__EXERCISE OBJECTIVE__.
Exact reproduction required: the lines below from the line with "black cone E7" to the line with "brown round brick G2", both ends included, and no others.

__GIVEN INFORMATION__.
»»

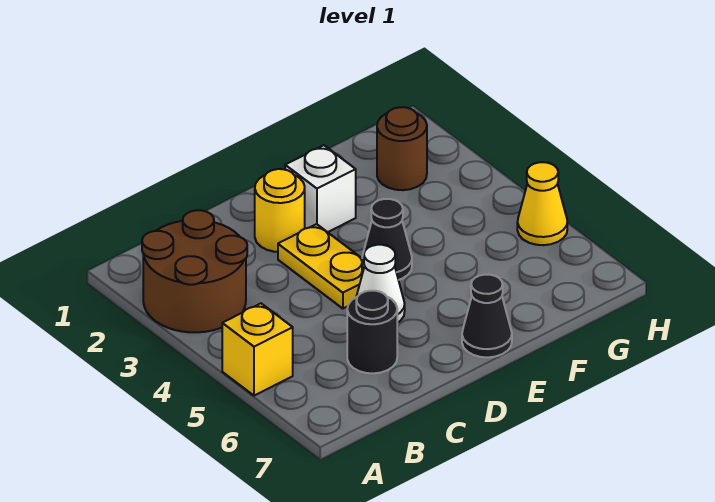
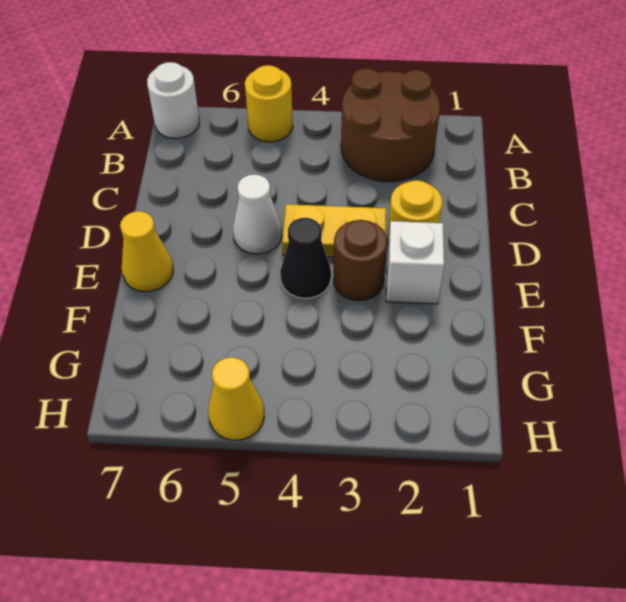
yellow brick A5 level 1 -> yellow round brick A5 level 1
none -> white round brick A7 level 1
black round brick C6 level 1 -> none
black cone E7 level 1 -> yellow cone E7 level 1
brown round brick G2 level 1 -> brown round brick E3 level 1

««
»»

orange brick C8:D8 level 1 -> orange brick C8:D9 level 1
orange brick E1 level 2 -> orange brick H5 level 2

««

__ANSWER TO THE EXERCISE__.
black cone E7 level 1 -> yellow cone E7 level 1
brown round brick G2 level 1 -> brown round brick E3 level 1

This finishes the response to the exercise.